ASSIGNMENT | Lines with the string "none" are to be identified in the listing and copied.

INPUT |

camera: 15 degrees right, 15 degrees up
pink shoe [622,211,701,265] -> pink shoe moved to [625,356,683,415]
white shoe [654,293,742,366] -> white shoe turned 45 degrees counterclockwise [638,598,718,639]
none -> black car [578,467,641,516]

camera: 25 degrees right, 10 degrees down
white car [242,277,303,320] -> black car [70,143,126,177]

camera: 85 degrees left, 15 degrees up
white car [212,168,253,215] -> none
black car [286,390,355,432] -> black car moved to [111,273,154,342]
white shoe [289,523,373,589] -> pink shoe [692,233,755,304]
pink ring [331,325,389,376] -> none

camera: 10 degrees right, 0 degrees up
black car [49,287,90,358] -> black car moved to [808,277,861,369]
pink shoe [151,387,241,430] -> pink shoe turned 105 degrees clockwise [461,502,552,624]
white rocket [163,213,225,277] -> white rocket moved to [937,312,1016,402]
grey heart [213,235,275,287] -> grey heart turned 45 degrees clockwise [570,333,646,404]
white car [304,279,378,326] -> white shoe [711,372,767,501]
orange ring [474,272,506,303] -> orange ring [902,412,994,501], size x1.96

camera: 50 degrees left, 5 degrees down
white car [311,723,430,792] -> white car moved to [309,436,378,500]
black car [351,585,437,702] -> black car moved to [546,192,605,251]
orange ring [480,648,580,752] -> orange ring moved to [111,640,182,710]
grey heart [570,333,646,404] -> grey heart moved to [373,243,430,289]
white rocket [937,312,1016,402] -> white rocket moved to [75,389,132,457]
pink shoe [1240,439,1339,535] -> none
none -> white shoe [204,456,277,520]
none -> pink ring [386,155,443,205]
--
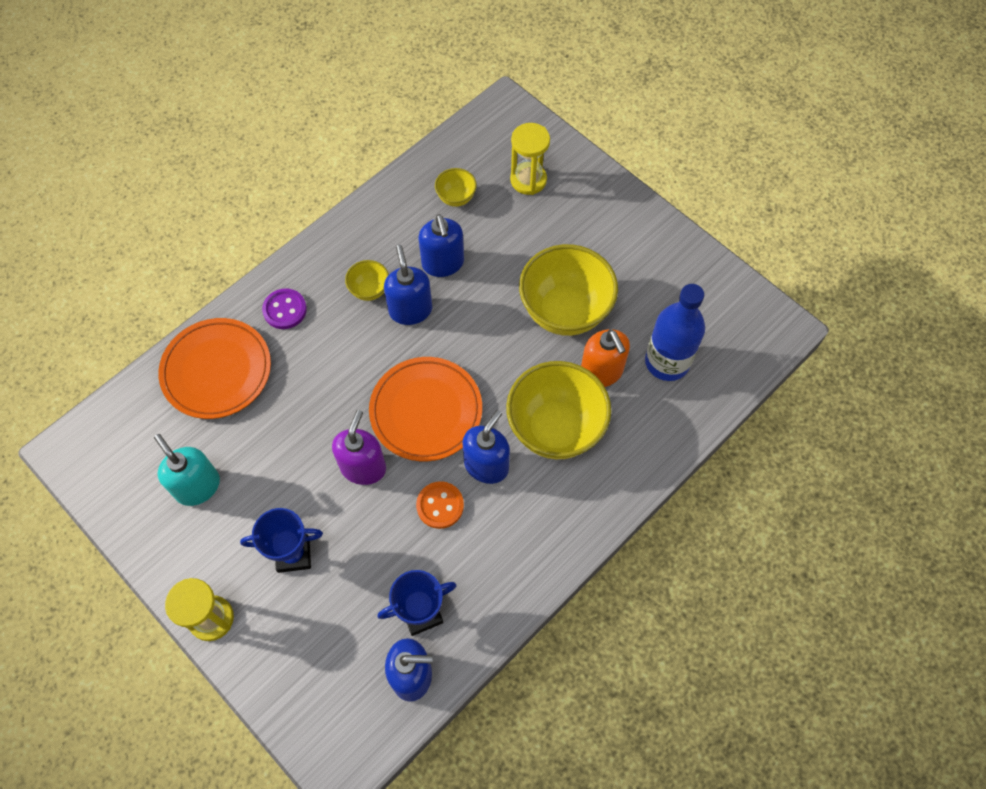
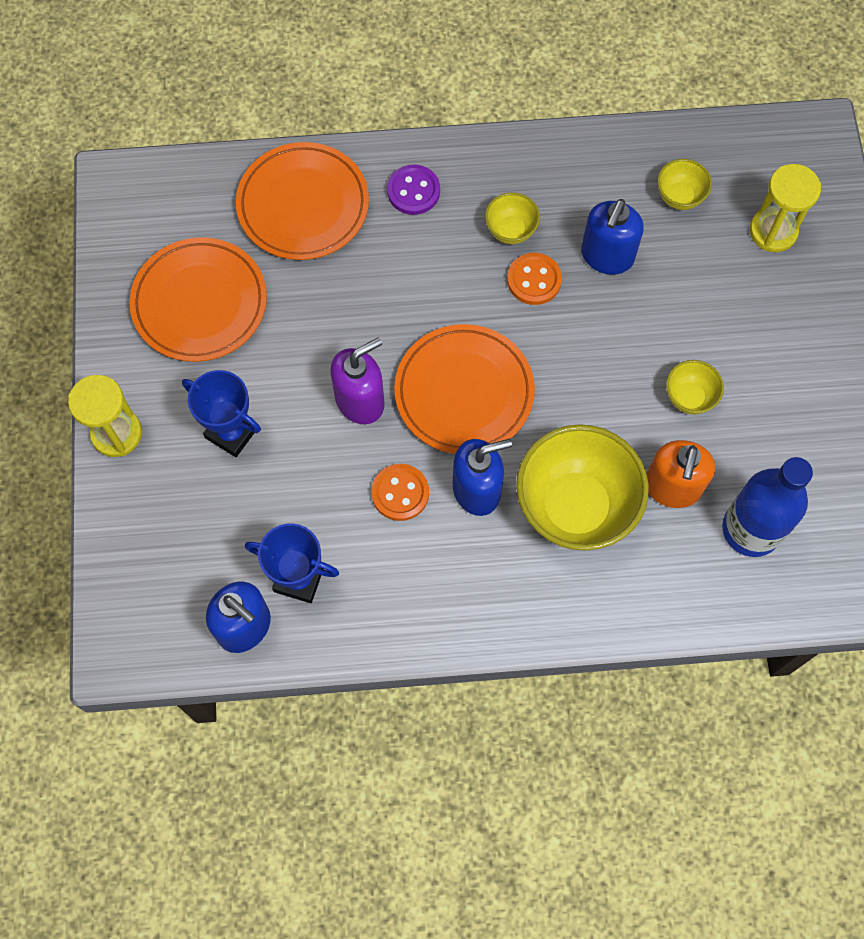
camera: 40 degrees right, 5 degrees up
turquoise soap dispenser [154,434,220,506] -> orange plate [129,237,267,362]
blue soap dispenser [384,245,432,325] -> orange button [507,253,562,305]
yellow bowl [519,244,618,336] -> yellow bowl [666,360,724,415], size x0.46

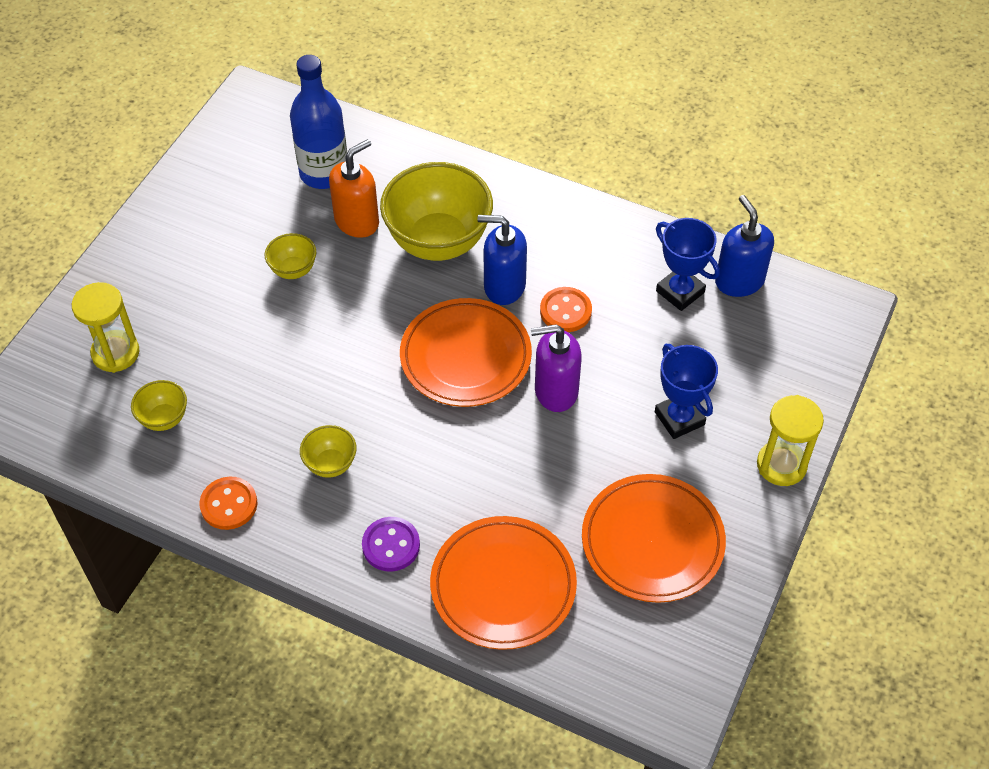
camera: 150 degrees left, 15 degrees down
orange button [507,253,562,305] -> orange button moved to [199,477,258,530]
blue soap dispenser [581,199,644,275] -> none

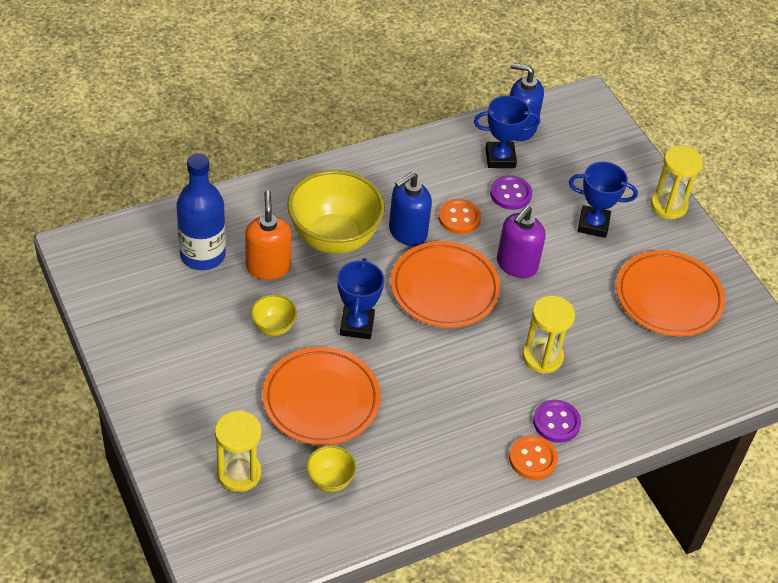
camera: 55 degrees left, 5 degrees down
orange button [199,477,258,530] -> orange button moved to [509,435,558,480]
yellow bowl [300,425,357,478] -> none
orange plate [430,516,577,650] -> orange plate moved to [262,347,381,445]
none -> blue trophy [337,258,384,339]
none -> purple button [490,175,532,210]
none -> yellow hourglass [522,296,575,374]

EXERCISE OUTPUT |
none -> black car [578,467,641,516]
white car [212,168,253,215] -> none
pink ring [331,325,389,376] -> none
pink shoe [1240,439,1339,535] -> none
none -> white shoe [204,456,277,520]
none -> pink ring [386,155,443,205]
blue soap dispenser [581,199,644,275] -> none
yellow bowl [300,425,357,478] -> none
none -> blue trophy [337,258,384,339]
none -> purple button [490,175,532,210]
none -> yellow hourglass [522,296,575,374]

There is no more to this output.